THE DATA =>

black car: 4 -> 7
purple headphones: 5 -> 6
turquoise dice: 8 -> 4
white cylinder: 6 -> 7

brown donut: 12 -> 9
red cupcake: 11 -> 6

WHAT NEEDS TO BE DONE =>
The answer is to be the complete listing, transcribed exactly.

RESULT OF THE EXERCISE =>
black car: 4 -> 7
purple headphones: 5 -> 6
turquoise dice: 8 -> 4
white cylinder: 6 -> 7

brown donut: 12 -> 9
red cupcake: 11 -> 6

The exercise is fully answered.